Where the records hold the string "bottle", show the whole line it sits on.

__Task material__
□ □ □ □

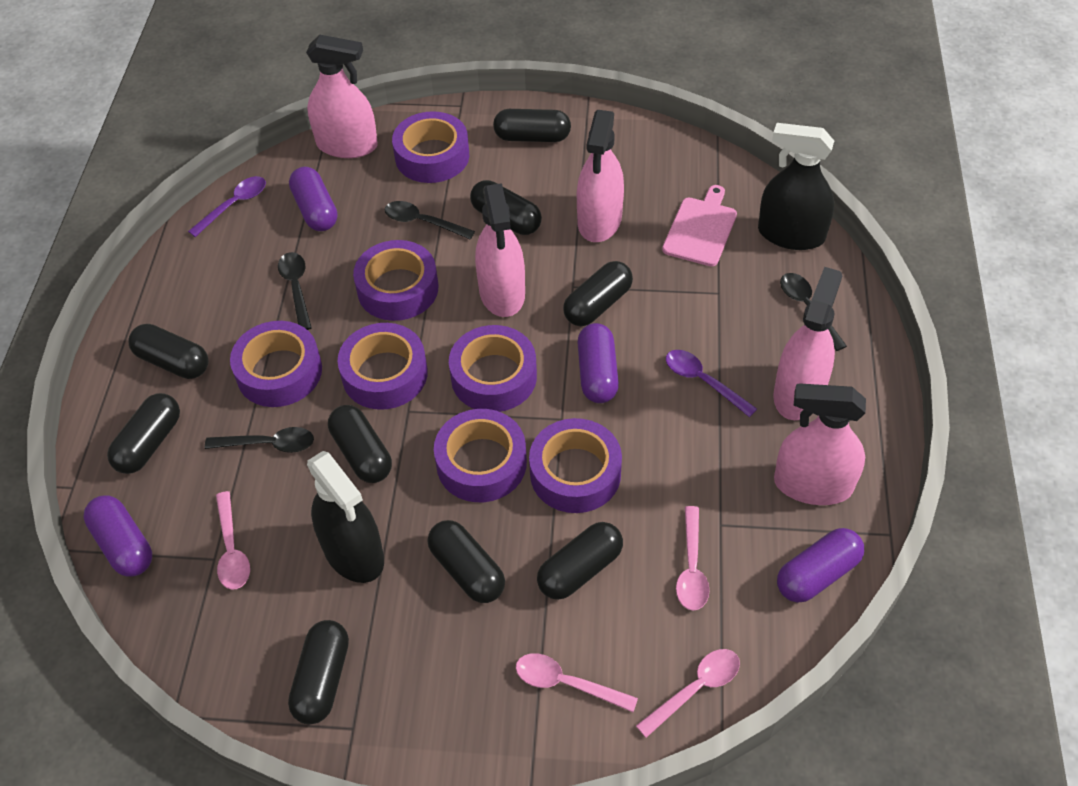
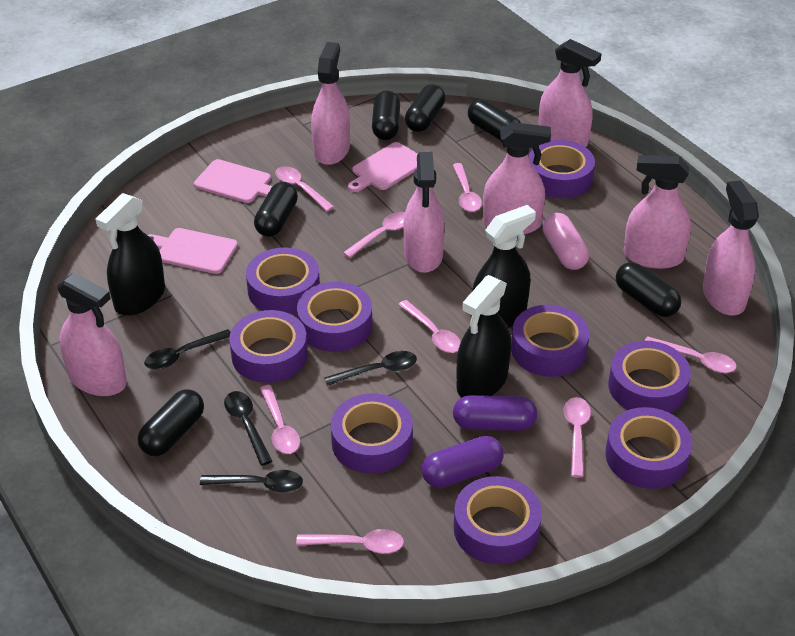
black capsule: 9 -> 6
black spray bottle: 2 -> 3
pink capsule: 0 -> 1
pink cutting board: 1 -> 3
pink spoon: 4 -> 8
pink spray bottle: 5 -> 7
purple capsule: 4 -> 2
purple spoon: 2 -> 0
purple tape: 7 -> 9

□ □ □ □

__Result__
black spray bottle: 2 -> 3
pink spray bottle: 5 -> 7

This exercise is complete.